CHALLENGE
Transcribe, exactly as they appear, only the lines from the one holding "Detect every instance" through the end of the entries below.

(Stored data entries)
......

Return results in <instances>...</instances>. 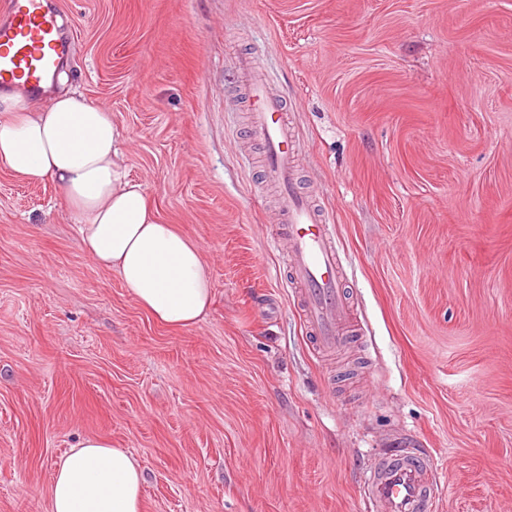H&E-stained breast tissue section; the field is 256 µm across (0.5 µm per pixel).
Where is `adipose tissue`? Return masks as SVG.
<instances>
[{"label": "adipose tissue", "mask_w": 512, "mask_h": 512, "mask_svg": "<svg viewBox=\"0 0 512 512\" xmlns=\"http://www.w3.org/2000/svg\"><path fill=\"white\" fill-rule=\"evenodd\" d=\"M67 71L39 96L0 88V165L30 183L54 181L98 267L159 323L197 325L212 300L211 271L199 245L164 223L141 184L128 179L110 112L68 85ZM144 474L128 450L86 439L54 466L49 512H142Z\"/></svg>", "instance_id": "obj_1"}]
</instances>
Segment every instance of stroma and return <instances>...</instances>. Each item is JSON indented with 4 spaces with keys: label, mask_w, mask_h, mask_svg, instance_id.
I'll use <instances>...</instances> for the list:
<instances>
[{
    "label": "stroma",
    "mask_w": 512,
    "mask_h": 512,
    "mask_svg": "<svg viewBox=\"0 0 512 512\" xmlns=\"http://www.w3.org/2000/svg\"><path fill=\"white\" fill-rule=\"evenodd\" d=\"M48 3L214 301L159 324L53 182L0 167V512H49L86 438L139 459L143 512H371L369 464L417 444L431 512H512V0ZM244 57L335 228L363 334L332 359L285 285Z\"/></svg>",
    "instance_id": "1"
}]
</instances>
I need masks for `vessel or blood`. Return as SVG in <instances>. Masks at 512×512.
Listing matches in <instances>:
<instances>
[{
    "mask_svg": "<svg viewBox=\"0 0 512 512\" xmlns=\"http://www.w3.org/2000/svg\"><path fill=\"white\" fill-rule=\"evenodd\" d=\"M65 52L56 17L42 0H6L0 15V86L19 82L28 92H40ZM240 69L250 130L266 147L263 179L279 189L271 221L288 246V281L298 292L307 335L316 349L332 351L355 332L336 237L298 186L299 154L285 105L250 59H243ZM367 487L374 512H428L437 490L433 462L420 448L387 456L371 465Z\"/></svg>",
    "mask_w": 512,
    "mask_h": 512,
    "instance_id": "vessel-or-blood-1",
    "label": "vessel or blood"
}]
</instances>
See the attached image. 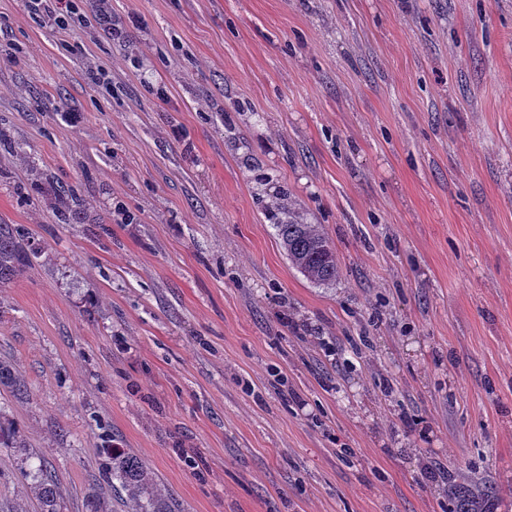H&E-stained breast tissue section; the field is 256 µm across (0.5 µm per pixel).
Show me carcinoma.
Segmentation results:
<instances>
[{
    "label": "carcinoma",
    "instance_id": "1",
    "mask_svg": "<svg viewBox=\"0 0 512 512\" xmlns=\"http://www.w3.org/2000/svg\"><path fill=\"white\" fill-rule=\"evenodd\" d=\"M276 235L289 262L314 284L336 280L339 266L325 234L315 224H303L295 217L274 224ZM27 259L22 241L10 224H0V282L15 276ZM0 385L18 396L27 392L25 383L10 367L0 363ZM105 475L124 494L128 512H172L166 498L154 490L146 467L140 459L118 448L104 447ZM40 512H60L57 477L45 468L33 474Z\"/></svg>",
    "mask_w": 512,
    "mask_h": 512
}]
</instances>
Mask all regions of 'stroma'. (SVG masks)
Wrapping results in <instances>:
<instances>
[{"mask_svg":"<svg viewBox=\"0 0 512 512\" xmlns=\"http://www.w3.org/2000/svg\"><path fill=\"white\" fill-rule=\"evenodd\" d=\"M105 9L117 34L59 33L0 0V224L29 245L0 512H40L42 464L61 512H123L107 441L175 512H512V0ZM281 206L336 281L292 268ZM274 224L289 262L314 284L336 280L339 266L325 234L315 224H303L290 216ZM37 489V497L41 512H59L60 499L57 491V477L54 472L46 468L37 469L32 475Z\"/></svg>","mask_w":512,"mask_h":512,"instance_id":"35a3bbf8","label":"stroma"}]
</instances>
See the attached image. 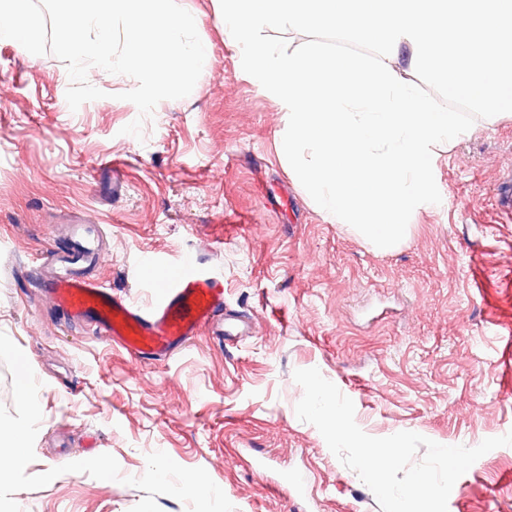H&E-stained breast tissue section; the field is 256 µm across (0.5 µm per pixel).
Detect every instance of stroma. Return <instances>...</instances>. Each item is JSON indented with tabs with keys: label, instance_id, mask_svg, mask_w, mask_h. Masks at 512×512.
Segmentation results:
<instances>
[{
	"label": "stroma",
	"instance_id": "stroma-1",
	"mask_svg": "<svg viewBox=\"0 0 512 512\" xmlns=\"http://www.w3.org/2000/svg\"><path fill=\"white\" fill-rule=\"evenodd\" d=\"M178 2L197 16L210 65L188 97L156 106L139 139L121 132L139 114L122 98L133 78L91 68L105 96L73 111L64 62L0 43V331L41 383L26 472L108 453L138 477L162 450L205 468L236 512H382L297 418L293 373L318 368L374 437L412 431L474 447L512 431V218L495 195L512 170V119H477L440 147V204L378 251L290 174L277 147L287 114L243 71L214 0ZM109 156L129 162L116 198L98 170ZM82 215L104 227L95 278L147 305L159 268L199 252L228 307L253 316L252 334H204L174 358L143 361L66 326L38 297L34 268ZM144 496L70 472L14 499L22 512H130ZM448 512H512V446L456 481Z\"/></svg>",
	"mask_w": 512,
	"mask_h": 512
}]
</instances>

......

TASK RESULT
Detect every instance of stroma. Return <instances>...</instances>. Each item is JSON indented with tabs with keys: label, instance_id, mask_svg, mask_w, mask_h. Masks at 512×512.
Segmentation results:
<instances>
[{
	"label": "stroma",
	"instance_id": "stroma-1",
	"mask_svg": "<svg viewBox=\"0 0 512 512\" xmlns=\"http://www.w3.org/2000/svg\"><path fill=\"white\" fill-rule=\"evenodd\" d=\"M178 2L197 16L210 65L188 97L156 106L139 139L121 132L139 114L122 98L133 78L91 68L105 96L73 111L64 62L0 43V331L41 383L26 472L108 453L138 477L162 450L205 468L236 512H382L297 418L293 373L318 368L374 437L412 431L474 447L512 431V218L495 195L512 170V119H477L440 147V204L378 251L290 174L277 147L287 114L243 71L214 0ZM109 156L129 162L116 198L98 170ZM82 215L104 227L95 278L147 305L159 268L199 252L228 307L253 316L252 334H204L174 358L143 361L66 326L38 297L34 268ZM144 496L70 472L14 499L22 512H130ZM448 512H512V446L456 481Z\"/></svg>",
	"mask_w": 512,
	"mask_h": 512
}]
</instances>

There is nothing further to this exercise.